§ **WORK TO COMPLETE**
Find the string "degrees" in the listing below and return each line it appears in.

§ **INPUT MATERIAL**
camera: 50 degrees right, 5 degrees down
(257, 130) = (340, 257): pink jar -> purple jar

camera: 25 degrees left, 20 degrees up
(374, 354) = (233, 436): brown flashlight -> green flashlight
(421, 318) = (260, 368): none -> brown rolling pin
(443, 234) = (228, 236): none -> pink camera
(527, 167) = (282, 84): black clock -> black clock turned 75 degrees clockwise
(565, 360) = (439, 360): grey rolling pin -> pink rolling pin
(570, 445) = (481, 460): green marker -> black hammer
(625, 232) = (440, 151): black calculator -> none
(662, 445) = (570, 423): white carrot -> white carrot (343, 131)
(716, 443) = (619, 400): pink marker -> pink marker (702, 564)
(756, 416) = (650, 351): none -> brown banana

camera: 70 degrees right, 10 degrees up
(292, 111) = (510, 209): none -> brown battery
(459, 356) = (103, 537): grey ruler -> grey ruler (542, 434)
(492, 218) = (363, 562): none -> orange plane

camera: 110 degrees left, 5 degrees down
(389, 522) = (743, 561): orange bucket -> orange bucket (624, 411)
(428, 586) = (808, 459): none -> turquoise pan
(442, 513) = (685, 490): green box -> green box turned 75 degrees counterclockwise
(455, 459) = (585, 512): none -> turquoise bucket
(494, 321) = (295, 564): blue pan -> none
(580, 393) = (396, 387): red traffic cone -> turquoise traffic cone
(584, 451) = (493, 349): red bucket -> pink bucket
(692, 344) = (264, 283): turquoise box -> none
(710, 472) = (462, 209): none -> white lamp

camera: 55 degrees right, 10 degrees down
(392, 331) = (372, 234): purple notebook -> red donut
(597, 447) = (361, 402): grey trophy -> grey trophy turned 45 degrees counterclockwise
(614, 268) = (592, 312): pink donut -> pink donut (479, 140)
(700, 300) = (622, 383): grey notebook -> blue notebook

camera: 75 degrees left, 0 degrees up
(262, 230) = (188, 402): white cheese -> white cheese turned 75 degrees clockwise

§ **WRITTEN ANSWER**
camera: 50 degrees right, 5 degrees down
camera: 25 degrees left, 20 degrees up
(527, 167) = (282, 84): black clock -> black clock turned 75 degrees clockwise
camera: 70 degrees right, 10 degrees up
camera: 110 degrees left, 5 degrees down
(442, 513) = (685, 490): green box -> green box turned 75 degrees counterclockwise
camera: 55 degrees right, 10 degrees down
(597, 447) = (361, 402): grey trophy -> grey trophy turned 45 degrees counterclockwise
camera: 75 degrees left, 0 degrees up
(262, 230) = (188, 402): white cheese -> white cheese turned 75 degrees clockwise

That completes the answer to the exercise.